- [Task objective]: Each line below should be repeated exactly as written, with no pictures carried over.
Top of Data listing
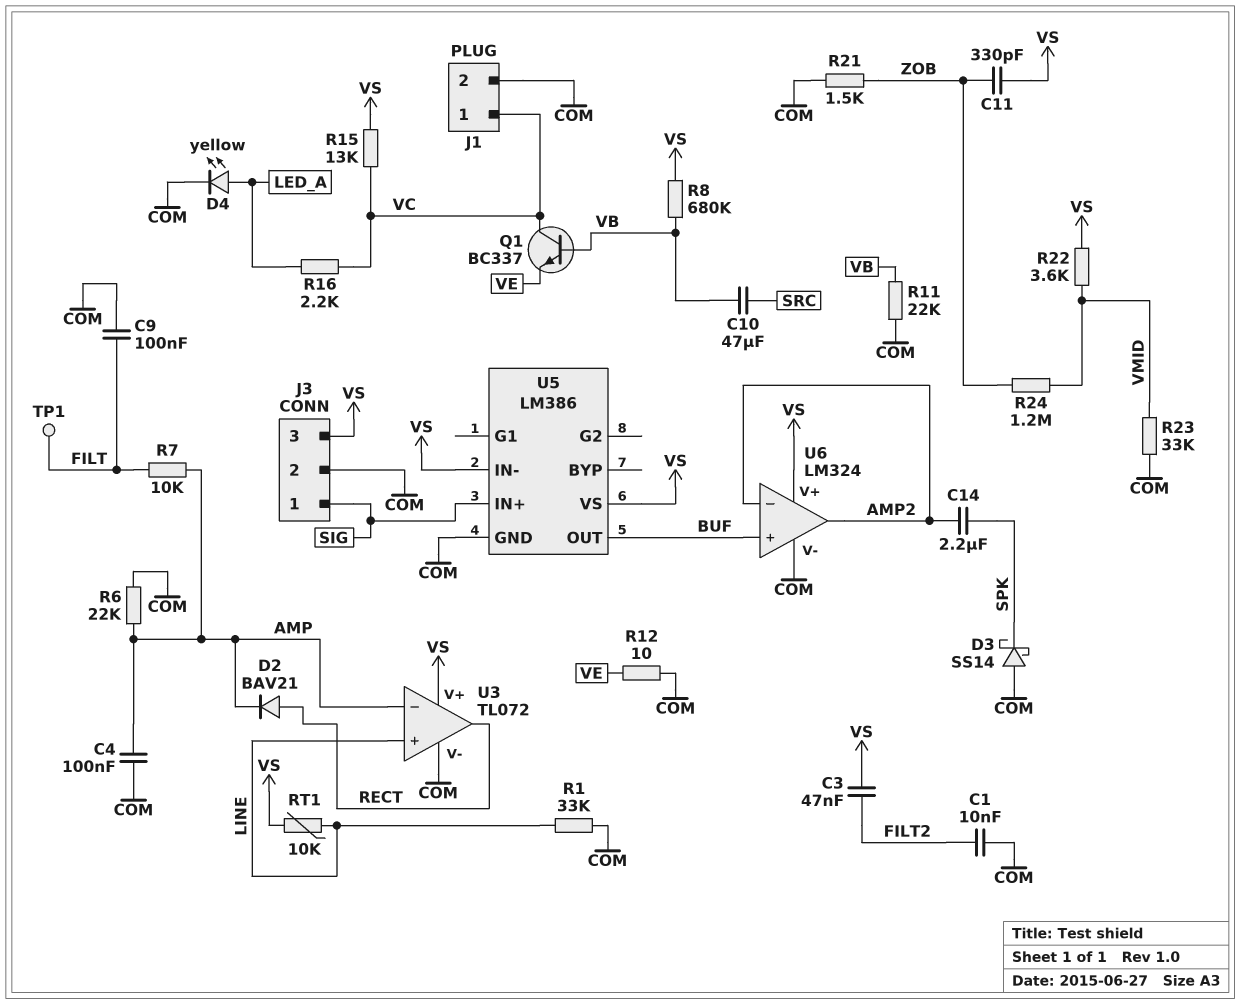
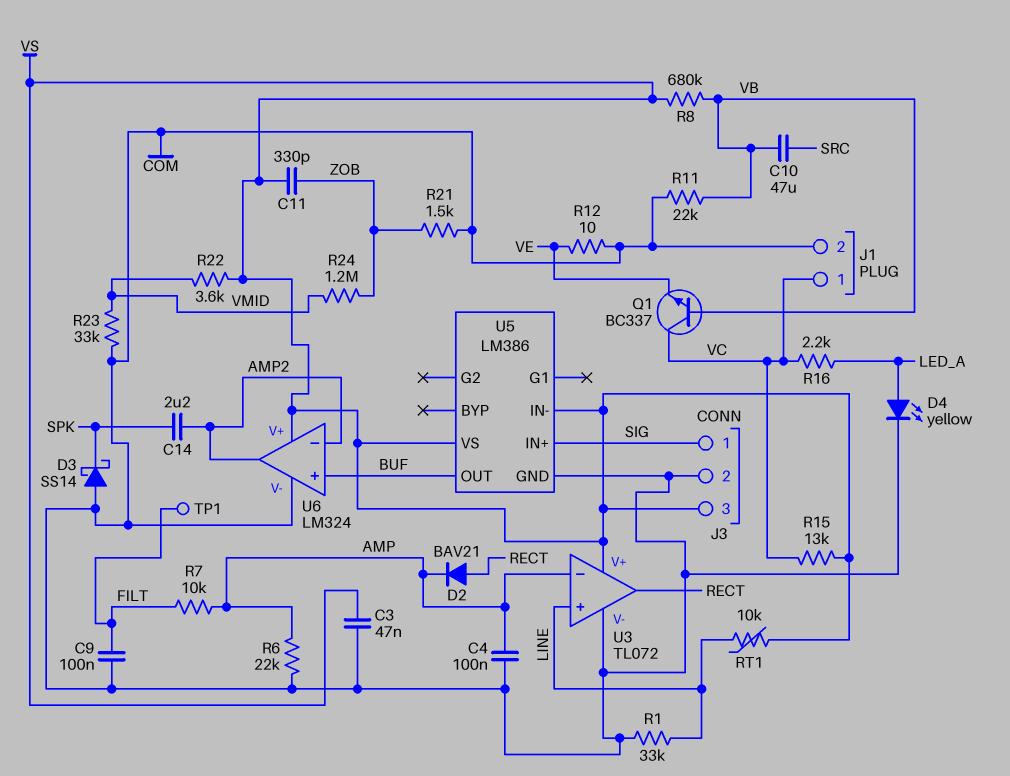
C1: 10nF (COM, FILT2) -> none
C3: 47nF (FILT2, VS) -> 47nF (COM, VS)

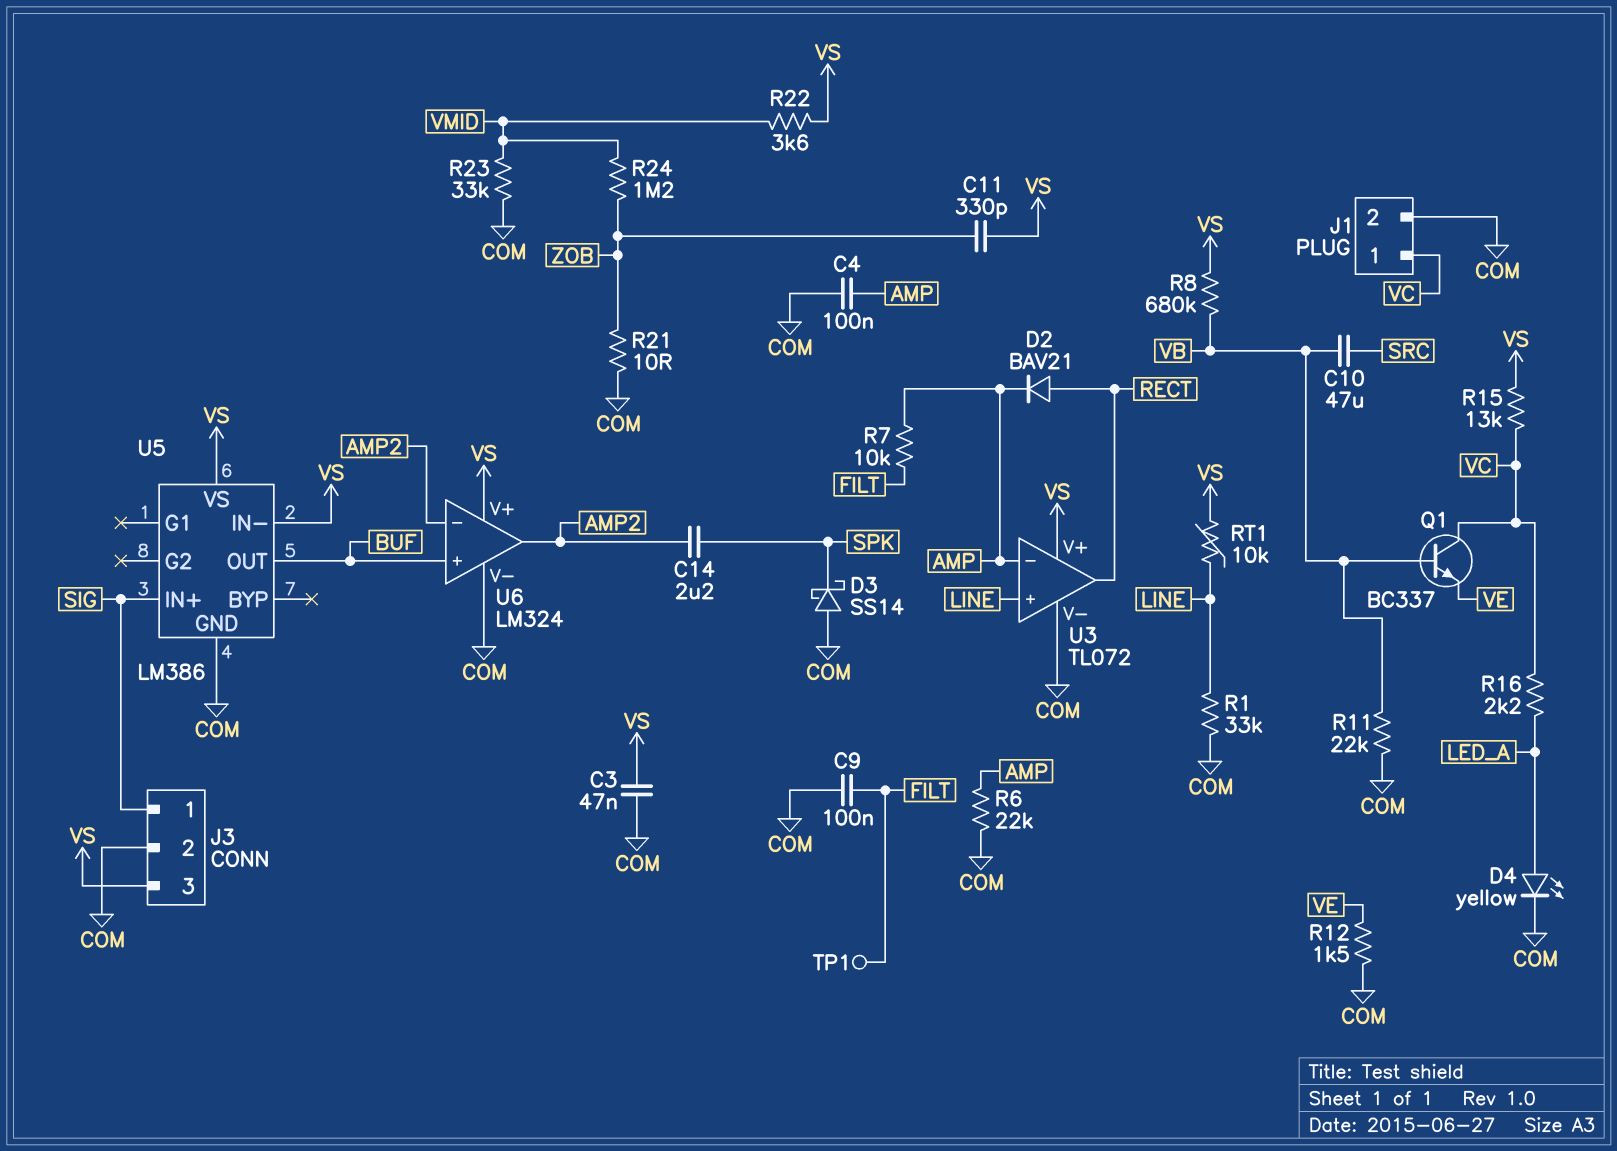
R12: 10 (COM, VE) -> 1.5k (COM, VE)
R21: 1.5k (COM, ZOB) -> 10 (COM, ZOB)

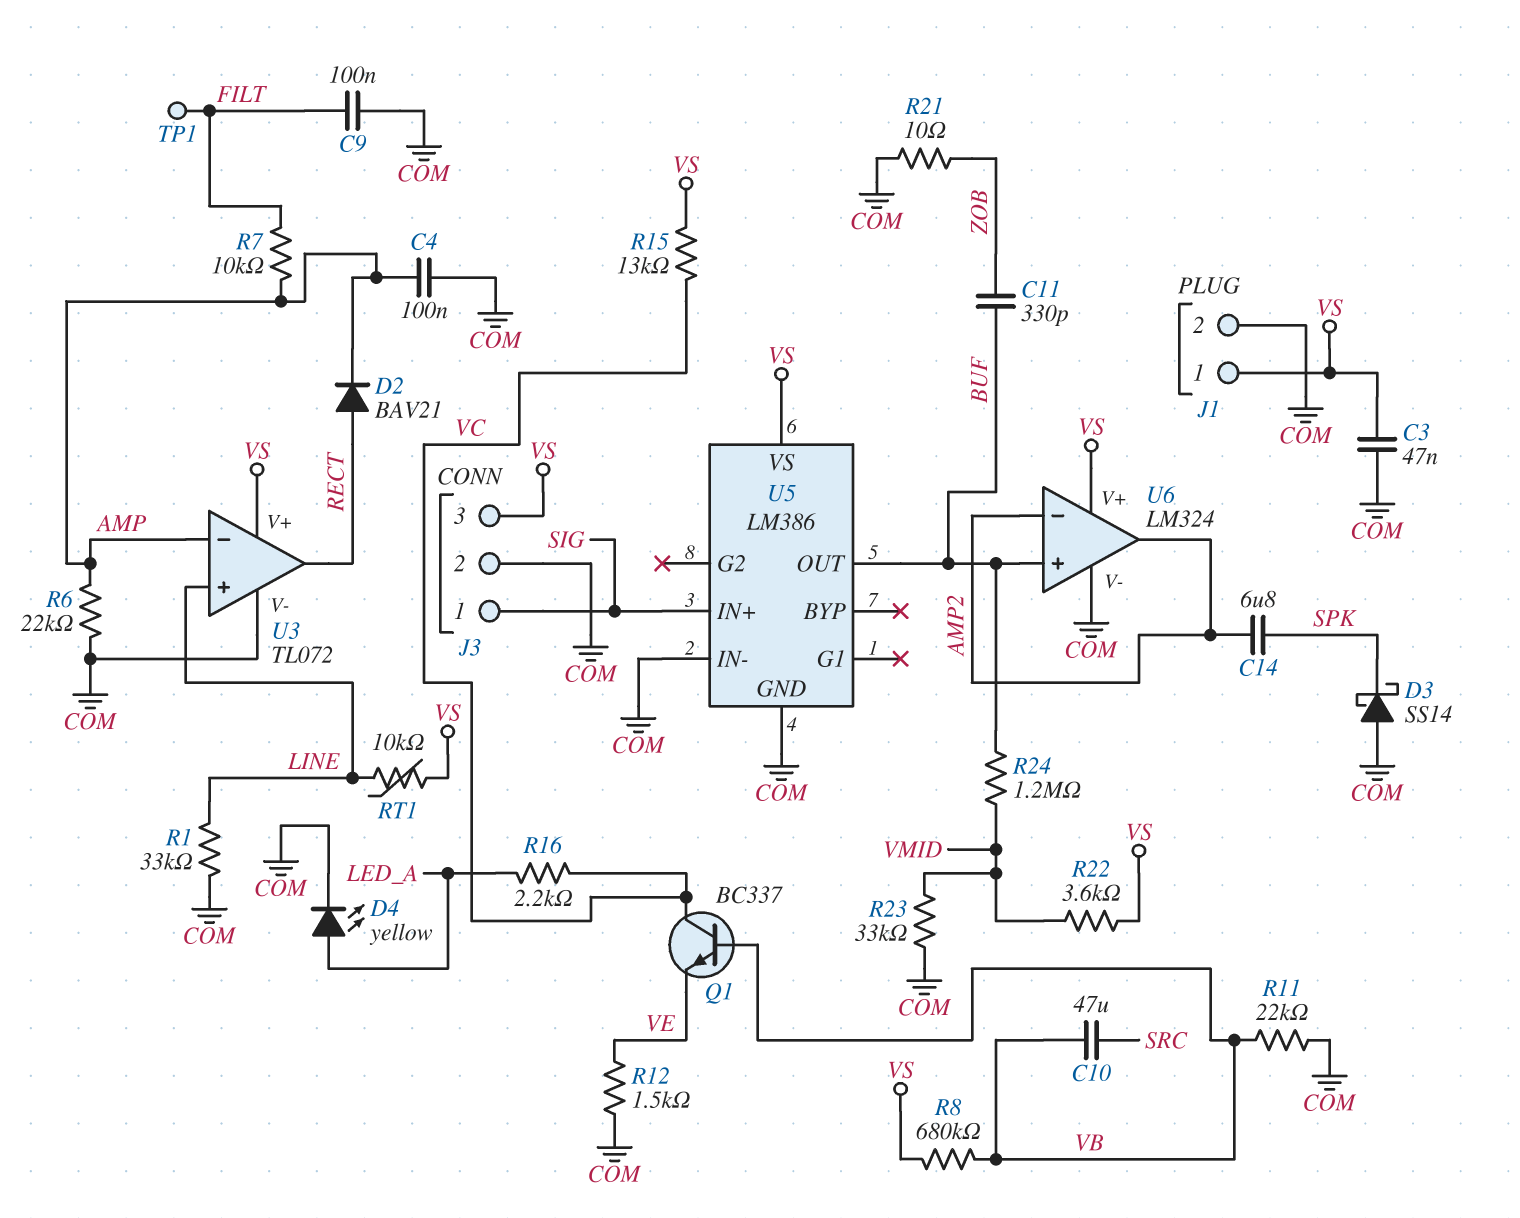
C11: 330pF (VS, ZOB) -> 330pF (BUF, ZOB)
C14: 2.2uF (AMP2, SPK) -> 6.8uF (AMP2, SPK)
J1 pin 1: VC -> VS
R24: 1.2M (VMID, ZOB) -> 1.2M (BUF, VMID)
U5 pin IN-: VS -> COM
Bottom of Data listing
- [Reply to the exercise]:
C1: 10nF (COM, FILT2) -> none
C3: 47nF (FILT2, VS) -> 47nF (COM, VS)

R12: 10 (COM, VE) -> 1.5k (COM, VE)
R21: 1.5k (COM, ZOB) -> 10 (COM, ZOB)

C11: 330pF (VS, ZOB) -> 330pF (BUF, ZOB)
C14: 2.2uF (AMP2, SPK) -> 6.8uF (AMP2, SPK)
J1 pin 1: VC -> VS
R24: 1.2M (VMID, ZOB) -> 1.2M (BUF, VMID)
U5 pin IN-: VS -> COM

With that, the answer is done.